=== TASK DESCRIPTION ===
In the entries below, print exactly the lines from the first through the one with "tan 1x2 slope [269,303,352,369]", both included, and none of the pictures.

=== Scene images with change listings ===
┌────────

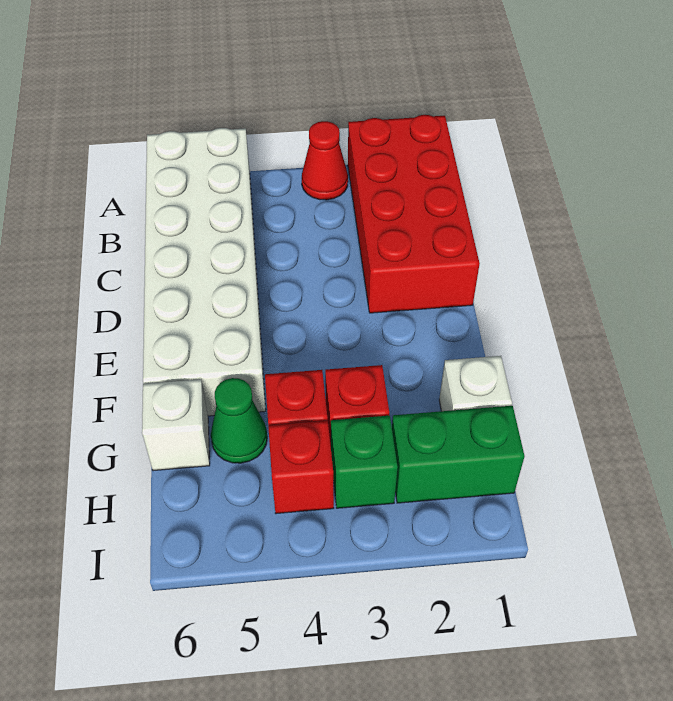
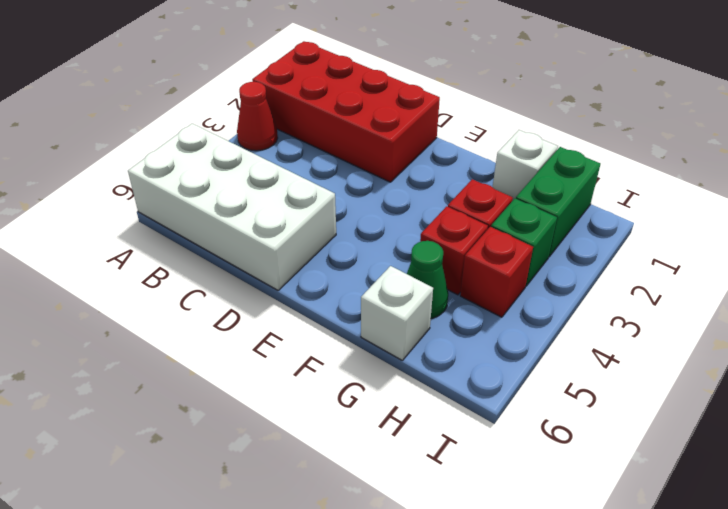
white 2x6 brick [143,128,266,416] -> white 2x4 brick [128,124,336,290]

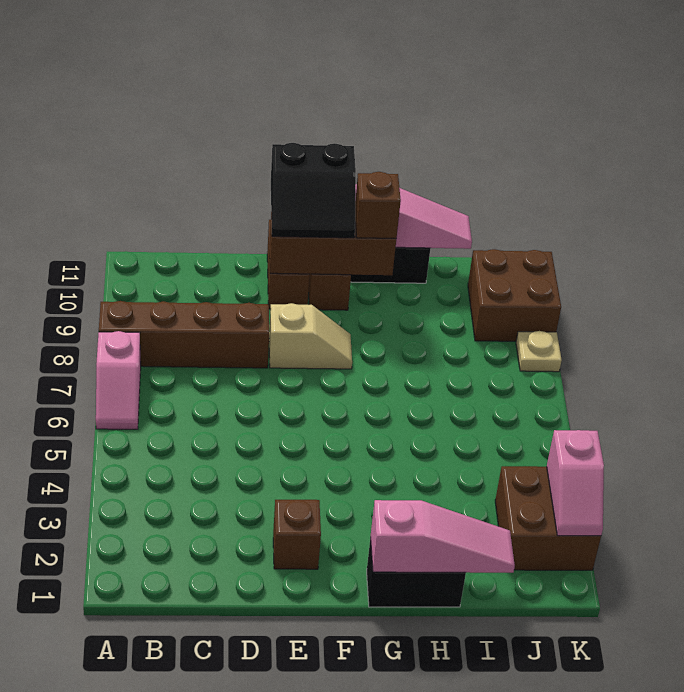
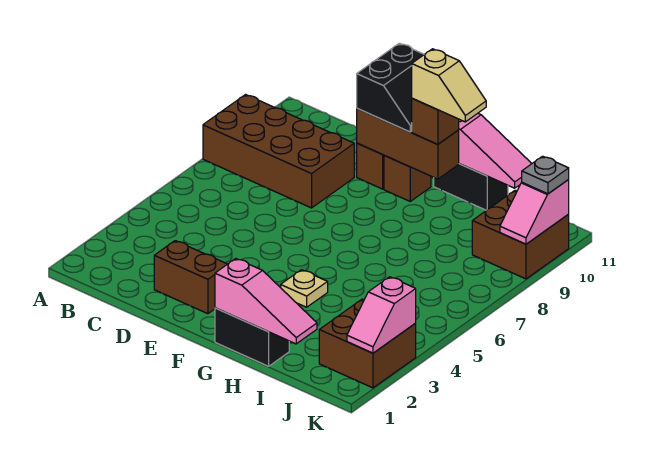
pink 1x2 slope [96,331,141,429] -> pink 1x2 slope moved to [500,180,569,244]
brown 1x4 brick [99,301,269,368] -> brown 2x4 brick [203,95,354,208]
brown 1x1 brick [273,500,321,569] -> brown 1x2 brick [154,241,227,314]
tan 1x2 slope [269,303,352,369] -> tan 1x2 slope moved to [412,49,486,122]
black 2x2 slope [271,143,356,238] -> black 2x2 slope turned to [357,43,424,132]
tan 1x1 plate [516,331,562,372] -> tan 1x1 plate moved to [280,270,328,307]
none -> grey 1x1 plate [522,156,569,194]

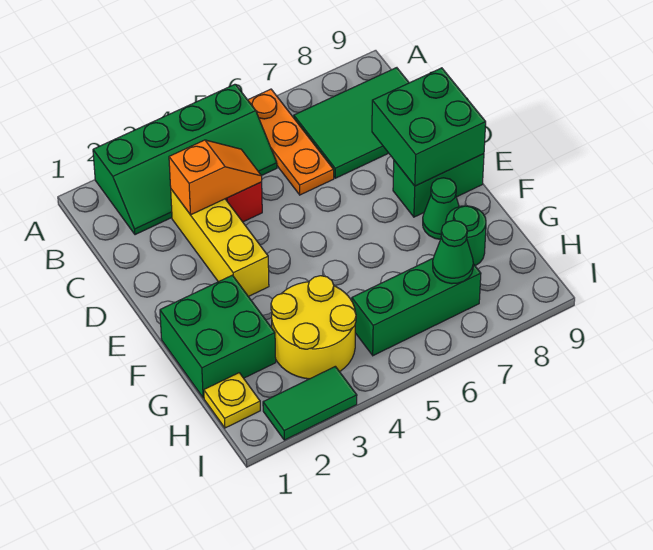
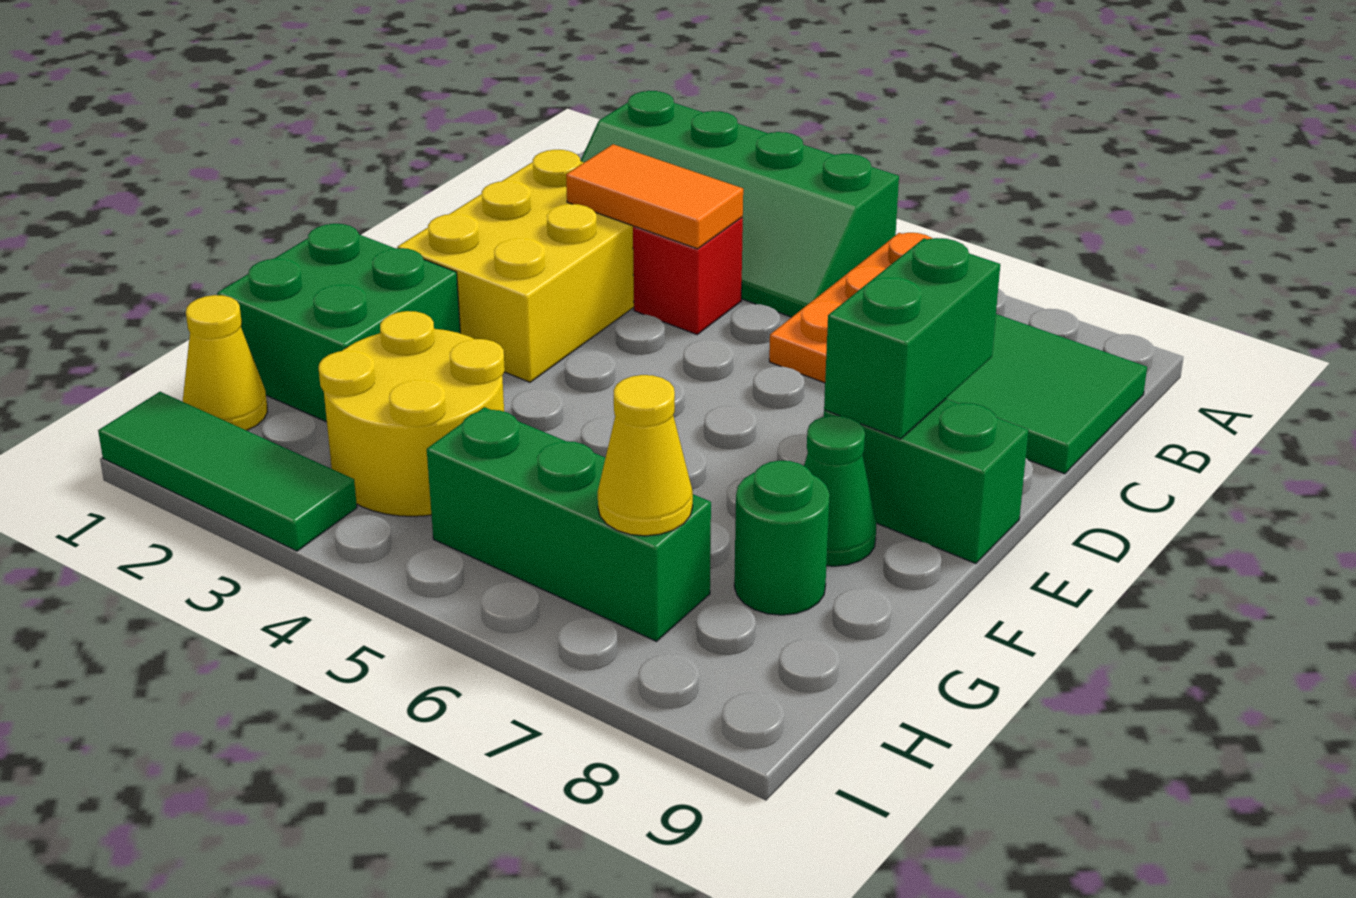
yellow 1x3 brick [171,189,269,297] -> yellow 2x3 brick [397,150,634,382]
orange 1x2 slope [169,140,262,215] -> orange 1x2 tile [566,144,743,249]
green 2x2 brick [372,68,486,186] -> green 1x2 brick [824,238,1000,439]
yellow 1x1 plate [204,373,260,428] -> yellow 1x1 cone [183,295,267,431]
green 1x1 cone [433,220,473,284] -> yellow 1x1 cone [598,375,693,536]
green 1x2 tile [263,366,357,440] -> green 1x3 tile [98,392,357,551]

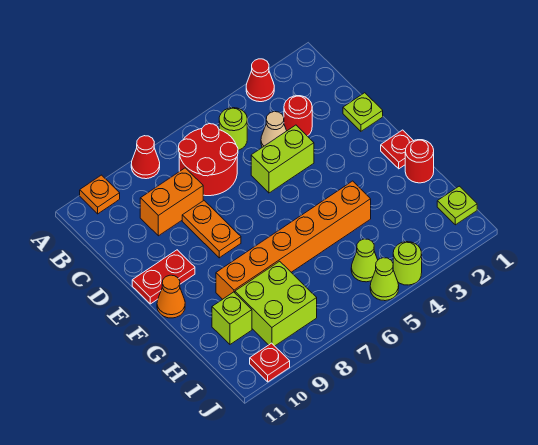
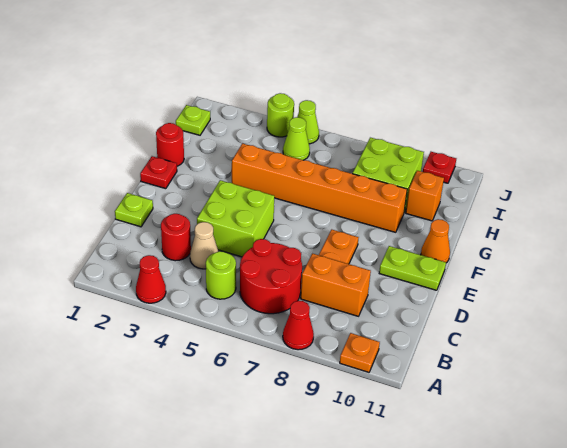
lime 1x2 brick [251,125,314,193] -> lime 2x2 brick [197,180,274,257]
red 1x2 plate [132,250,195,304] -> lime 1x2 plate [379,246,446,290]
lime 1x1 brick [212,292,252,344] -> orange 1x1 brick [406,171,444,221]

└────────

=== EXPECTED OUTPUT ===
white 2x6 brick [143,128,266,416] -> white 2x4 brick [128,124,336,290]

pink 1x2 slope [96,331,141,429] -> pink 1x2 slope moved to [500,180,569,244]
brown 1x4 brick [99,301,269,368] -> brown 2x4 brick [203,95,354,208]
brown 1x1 brick [273,500,321,569] -> brown 1x2 brick [154,241,227,314]
tan 1x2 slope [269,303,352,369] -> tan 1x2 slope moved to [412,49,486,122]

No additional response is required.